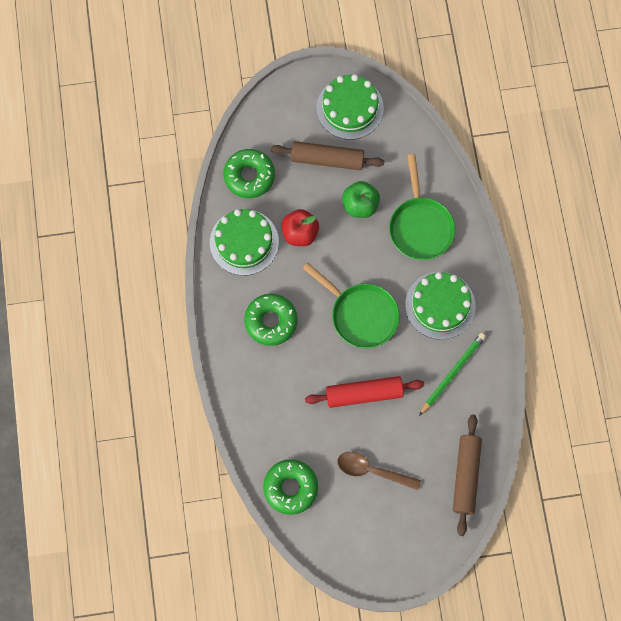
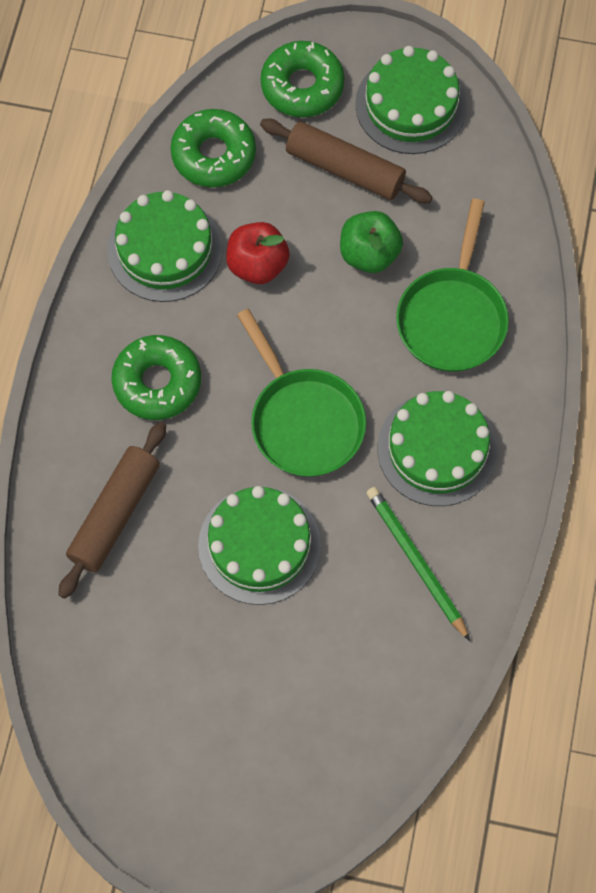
camera: 20 degrees right, 5 degrees down
(290, 488) = (82, 651): green donut -> green donut (302, 86)
(364, 394) = (259, 545): red rolling pin -> green cake
(372, 471) = (224, 671): brown spoon -> none
(452, 373) = (416, 562): green pencil -> green pencil turned 90 degrees counterclockwise
(466, 476) = (374, 735): brown rolling pin -> brown rolling pin (115, 514)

YOUR TASK –
Output only the lines from the one that contains "(452, 373) = (416, 562): green" through the last line of the data above, each restated exactly.

FINISHED TASK –
(452, 373) = (416, 562): green pencil -> green pencil turned 90 degrees counterclockwise
(466, 476) = (374, 735): brown rolling pin -> brown rolling pin (115, 514)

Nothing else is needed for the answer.